| Work order |
Once the line containing "black line: (126, 230) -> (118, 213), moved" appears, output it and each remaining line of the records below exactly, with no pictures and nothing more.

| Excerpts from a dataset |
────────
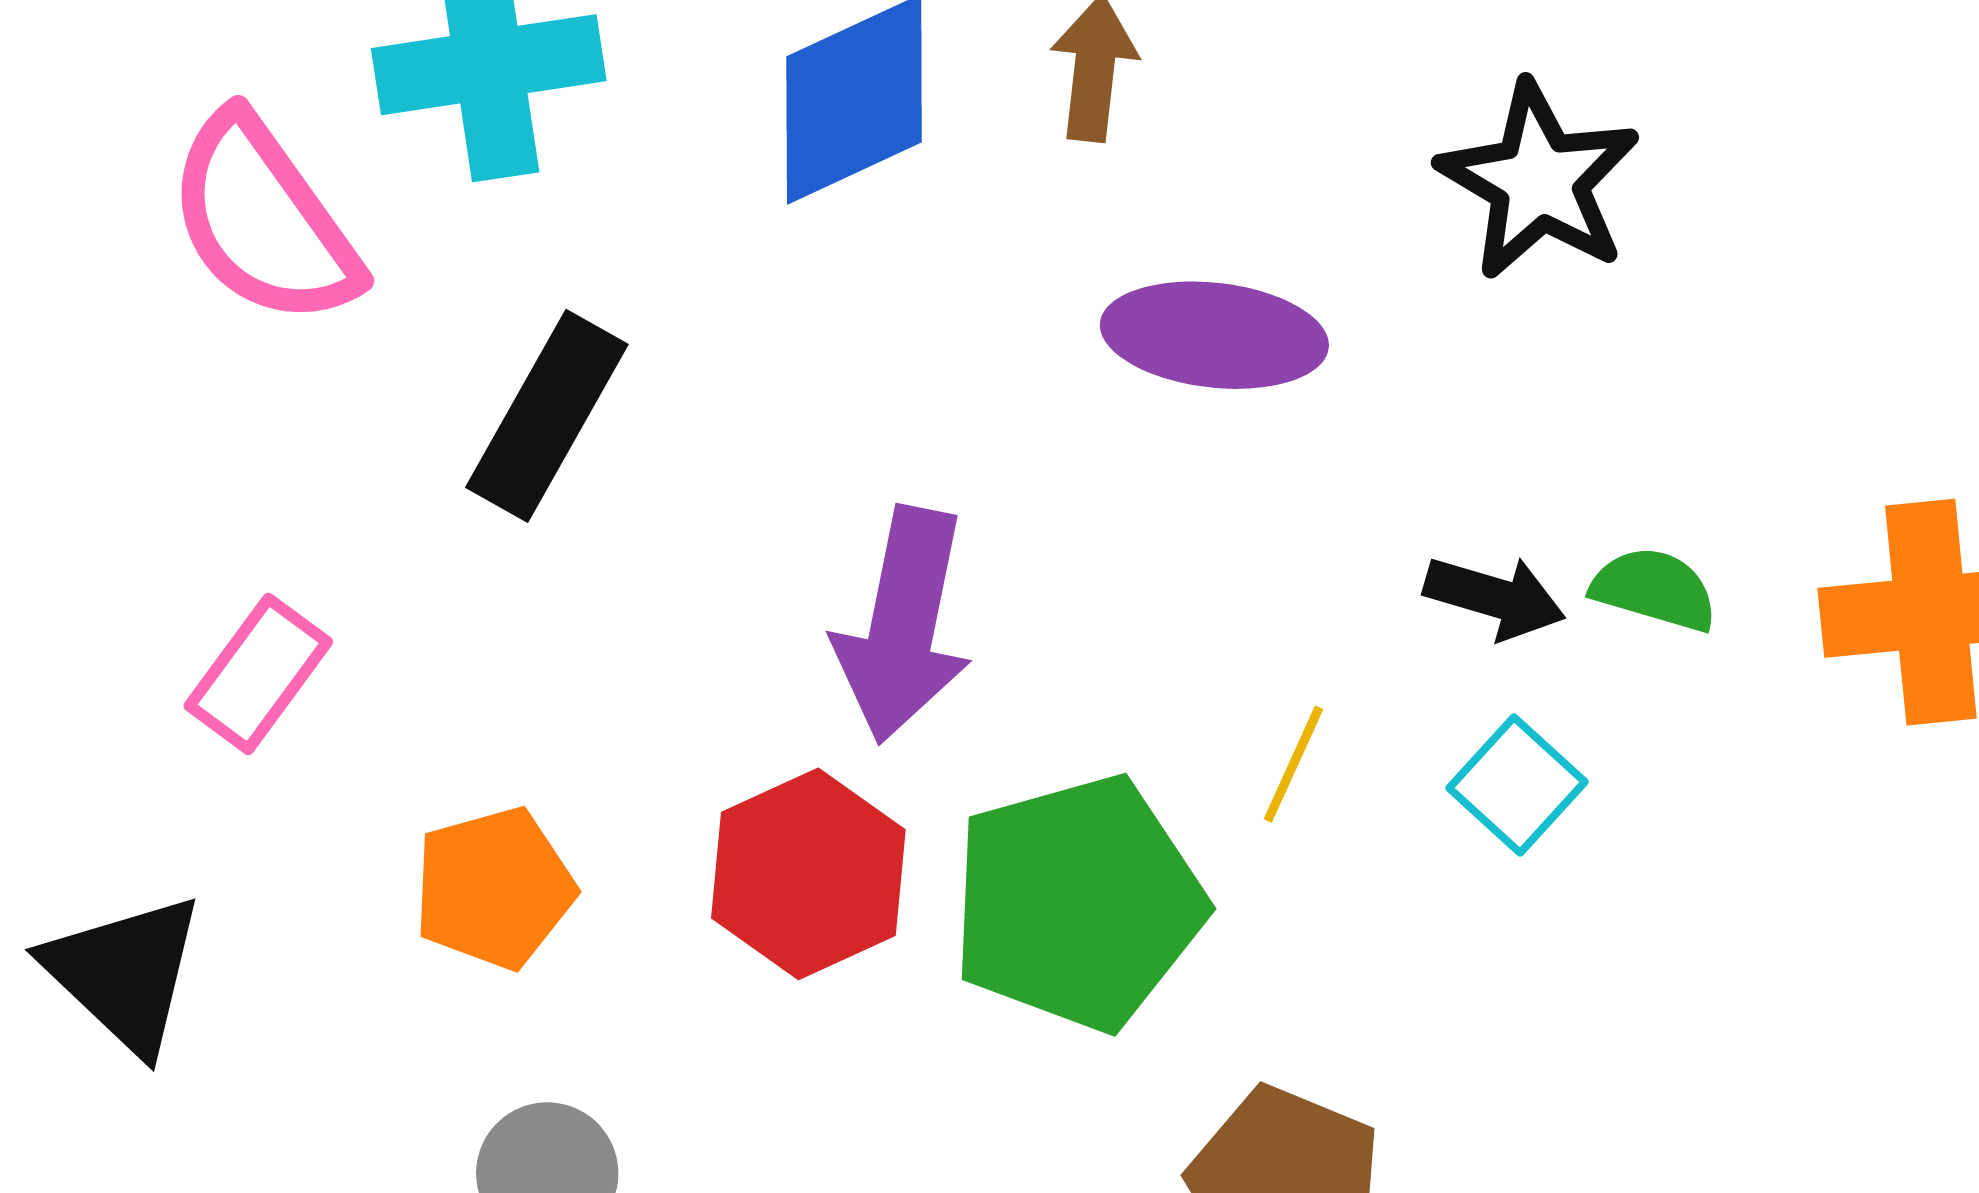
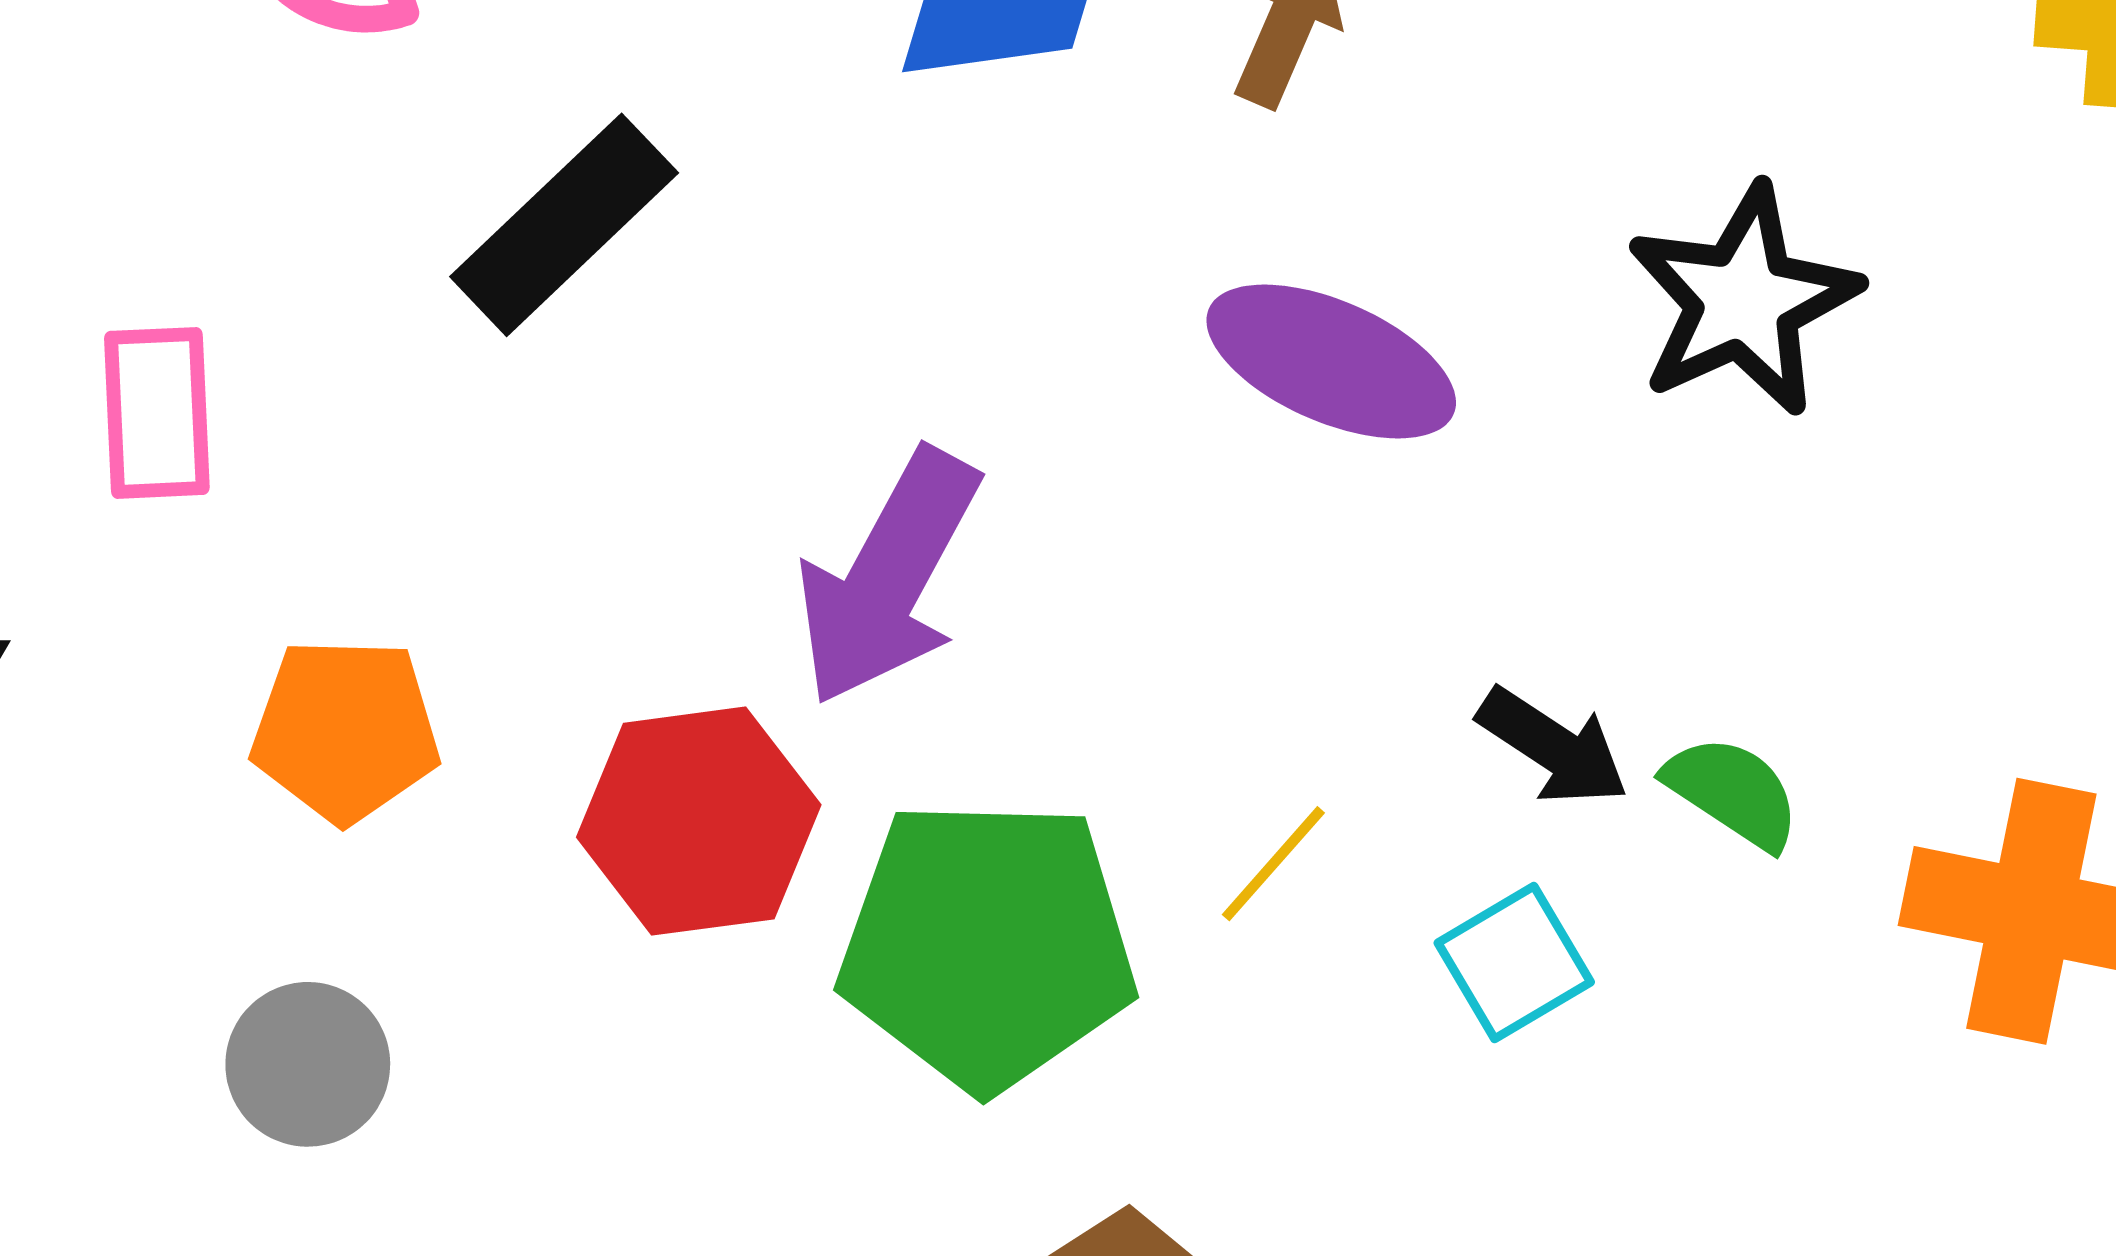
pink rectangle: (258, 674) -> (157, 413), turned -56

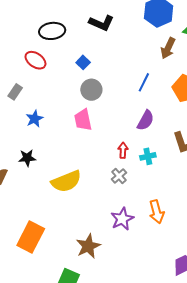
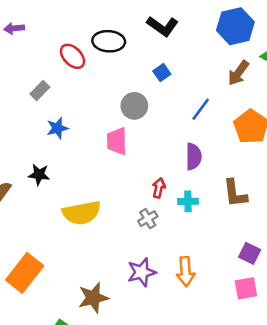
black ellipse: (52, 31) -> (109, 41), moved
blue square: (83, 62) -> (162, 73), moved
purple semicircle: (146, 120) -> (194, 157), turned -40

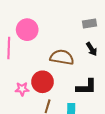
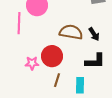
black arrow: (92, 49) -> (94, 34), moved

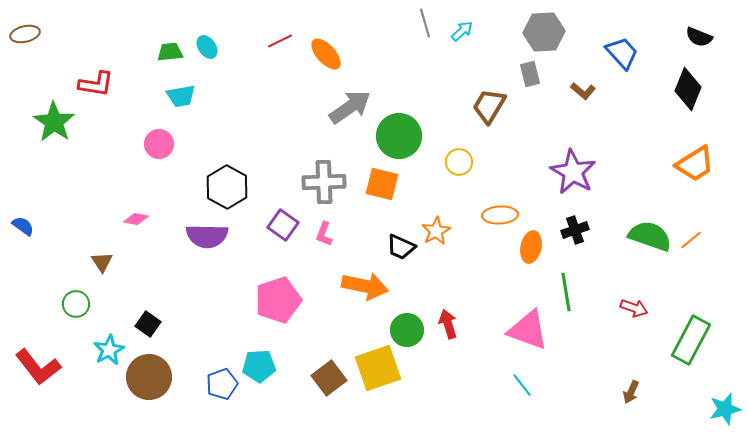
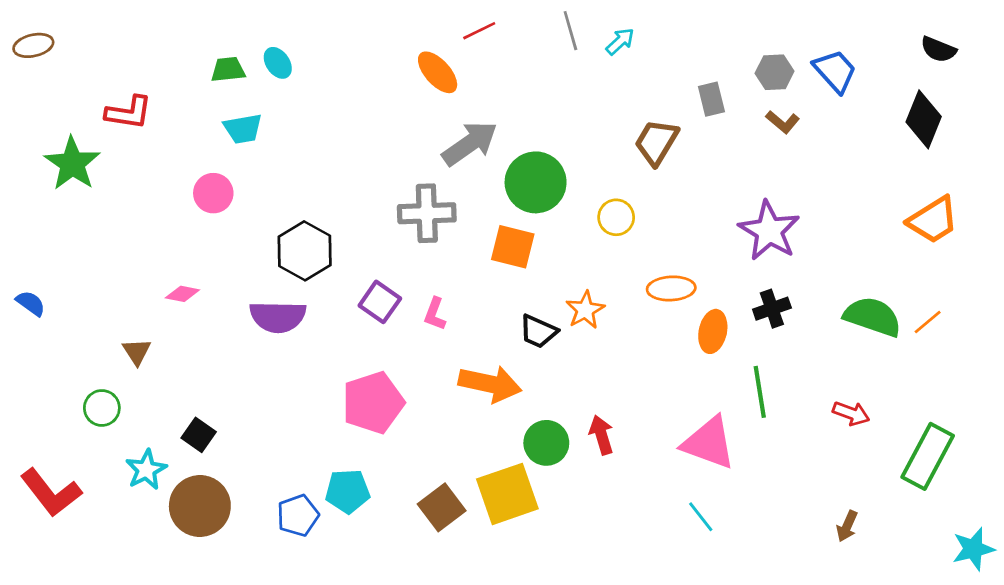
gray hexagon: (544, 32) -> (775, 72), moved, size x0.7
red line: (280, 41) -> (479, 31), moved
gray cross: (324, 182) -> (427, 213), moved

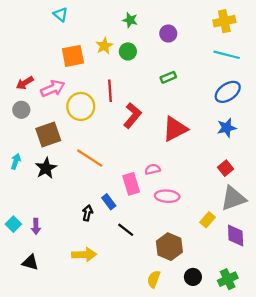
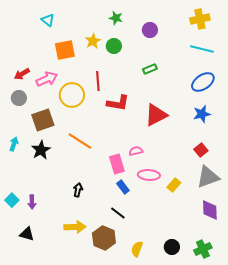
cyan triangle: (61, 14) -> (48, 20), moved
red L-shape: (132, 115) -> (118, 103), turned 60
blue rectangle: (109, 202) -> (123, 187), moved
yellow rectangle: (208, 220) -> (174, 185), moved
black line: (126, 230) -> (118, 213), moved
brown hexagon: (169, 247) -> (104, 238), moved

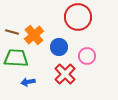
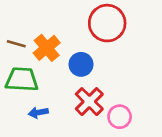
────────
| Output for this exercise |
black line: (126, 230) -> (118, 213), moved
brown hexagon: (169, 247) -> (104, 238), moved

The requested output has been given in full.